- **Problem**: Of the entries below, return exactly those lines that fall between the one containing "black square: (236, 96) -> (129, 96), moved" and the one containing "gray semicircle: (46, 145)", the two end lines included.

--------------------------------

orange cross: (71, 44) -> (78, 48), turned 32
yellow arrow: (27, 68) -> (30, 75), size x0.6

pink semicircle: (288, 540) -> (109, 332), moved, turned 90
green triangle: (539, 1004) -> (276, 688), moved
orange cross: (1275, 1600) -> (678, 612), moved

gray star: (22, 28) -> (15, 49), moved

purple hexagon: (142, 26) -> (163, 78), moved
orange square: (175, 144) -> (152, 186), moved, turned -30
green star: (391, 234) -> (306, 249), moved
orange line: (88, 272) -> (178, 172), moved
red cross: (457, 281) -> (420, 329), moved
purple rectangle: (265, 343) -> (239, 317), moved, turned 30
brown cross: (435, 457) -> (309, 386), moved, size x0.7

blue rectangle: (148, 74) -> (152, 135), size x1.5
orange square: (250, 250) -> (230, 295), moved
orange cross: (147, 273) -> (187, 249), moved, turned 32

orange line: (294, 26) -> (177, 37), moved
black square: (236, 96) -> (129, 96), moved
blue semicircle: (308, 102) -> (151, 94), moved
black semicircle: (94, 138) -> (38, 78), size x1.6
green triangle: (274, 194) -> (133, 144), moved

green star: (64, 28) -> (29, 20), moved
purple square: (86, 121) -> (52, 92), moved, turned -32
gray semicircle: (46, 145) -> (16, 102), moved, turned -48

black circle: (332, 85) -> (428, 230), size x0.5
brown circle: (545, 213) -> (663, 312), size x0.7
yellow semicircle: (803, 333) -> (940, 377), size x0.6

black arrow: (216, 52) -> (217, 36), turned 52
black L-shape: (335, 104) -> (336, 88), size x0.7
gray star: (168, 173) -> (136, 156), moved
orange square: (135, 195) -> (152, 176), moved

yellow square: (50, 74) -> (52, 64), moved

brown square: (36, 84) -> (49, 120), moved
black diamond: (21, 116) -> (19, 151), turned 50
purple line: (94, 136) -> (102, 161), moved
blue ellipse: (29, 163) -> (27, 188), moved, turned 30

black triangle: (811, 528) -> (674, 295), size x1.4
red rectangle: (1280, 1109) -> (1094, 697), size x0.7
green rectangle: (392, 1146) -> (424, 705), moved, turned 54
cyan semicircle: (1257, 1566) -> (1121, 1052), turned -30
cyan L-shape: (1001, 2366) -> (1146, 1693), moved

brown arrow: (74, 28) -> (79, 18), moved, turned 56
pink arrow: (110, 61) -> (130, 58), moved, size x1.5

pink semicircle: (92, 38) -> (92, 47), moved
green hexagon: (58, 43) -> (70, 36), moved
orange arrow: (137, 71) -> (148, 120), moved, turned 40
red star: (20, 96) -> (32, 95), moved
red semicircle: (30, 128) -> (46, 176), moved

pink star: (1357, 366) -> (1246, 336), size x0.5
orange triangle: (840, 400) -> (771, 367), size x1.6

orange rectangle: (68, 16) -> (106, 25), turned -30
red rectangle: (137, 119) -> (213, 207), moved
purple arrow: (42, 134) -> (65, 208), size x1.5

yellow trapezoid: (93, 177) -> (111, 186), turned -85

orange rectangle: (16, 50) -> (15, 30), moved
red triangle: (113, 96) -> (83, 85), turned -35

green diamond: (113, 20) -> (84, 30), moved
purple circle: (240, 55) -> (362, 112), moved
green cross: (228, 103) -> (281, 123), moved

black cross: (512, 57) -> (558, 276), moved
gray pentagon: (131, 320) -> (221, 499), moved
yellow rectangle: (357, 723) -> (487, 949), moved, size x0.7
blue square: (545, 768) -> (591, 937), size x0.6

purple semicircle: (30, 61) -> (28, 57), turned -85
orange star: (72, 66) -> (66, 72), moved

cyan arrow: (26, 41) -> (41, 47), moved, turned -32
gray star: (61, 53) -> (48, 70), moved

--------------------------------

- **Answer to this task**:
black square: (236, 96) -> (129, 96), moved
blue semicircle: (308, 102) -> (151, 94), moved
black semicircle: (94, 138) -> (38, 78), size x1.6
green triangle: (274, 194) -> (133, 144), moved

green star: (64, 28) -> (29, 20), moved
purple square: (86, 121) -> (52, 92), moved, turned -32
gray semicircle: (46, 145) -> (16, 102), moved, turned -48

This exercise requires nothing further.